* _REQUIREMENT_: The result should be the line with "(790, 428) = (613, 384): yellow" followed by every remaining line of the entries, each reproduced exactly, with nothing else.

(Object correspondence data)
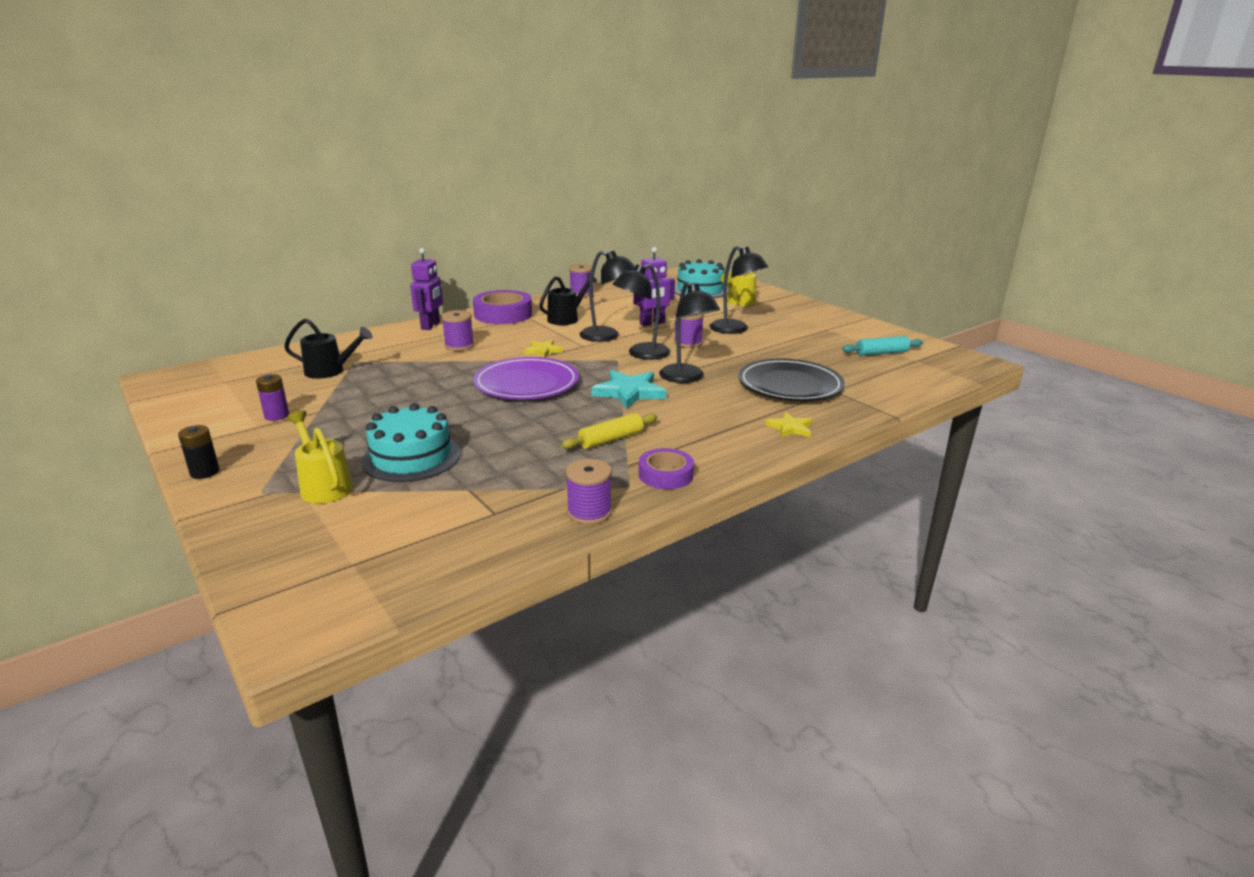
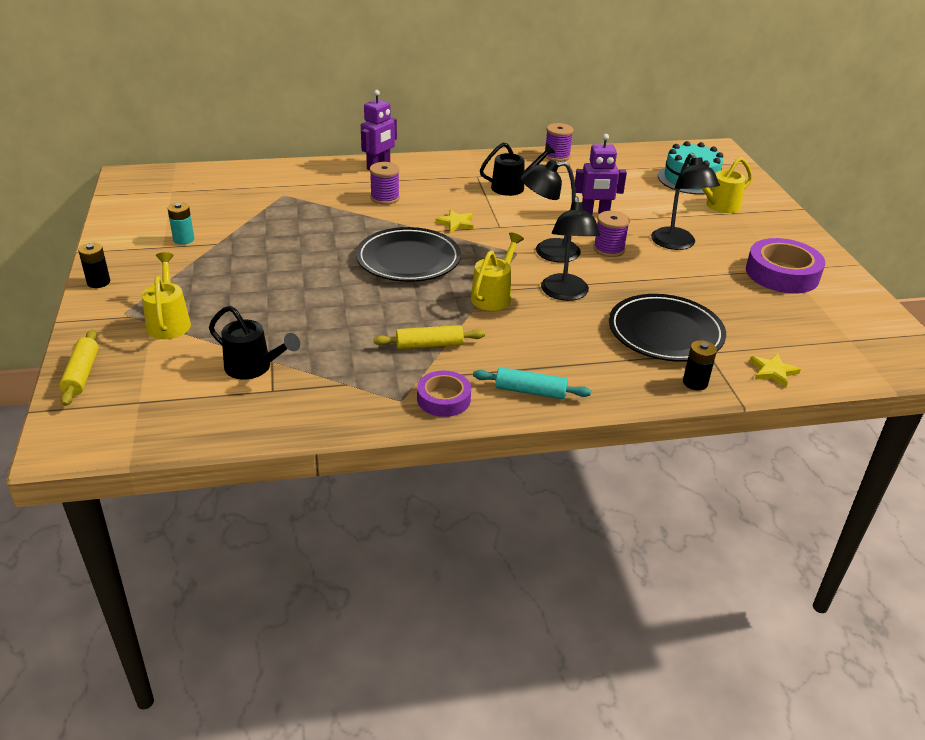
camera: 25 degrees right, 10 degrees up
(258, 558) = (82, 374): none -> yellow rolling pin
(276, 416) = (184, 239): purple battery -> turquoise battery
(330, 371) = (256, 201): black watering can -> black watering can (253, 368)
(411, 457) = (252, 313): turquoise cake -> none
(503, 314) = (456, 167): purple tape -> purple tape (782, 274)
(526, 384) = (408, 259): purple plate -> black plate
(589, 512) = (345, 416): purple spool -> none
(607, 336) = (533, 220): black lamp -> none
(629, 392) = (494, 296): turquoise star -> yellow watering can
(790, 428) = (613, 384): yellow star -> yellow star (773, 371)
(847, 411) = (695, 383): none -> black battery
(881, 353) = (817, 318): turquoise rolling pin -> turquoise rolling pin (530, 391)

* _TASK ANSWER_:
(790, 428) = (613, 384): yellow star -> yellow star (773, 371)
(847, 411) = (695, 383): none -> black battery
(881, 353) = (817, 318): turquoise rolling pin -> turquoise rolling pin (530, 391)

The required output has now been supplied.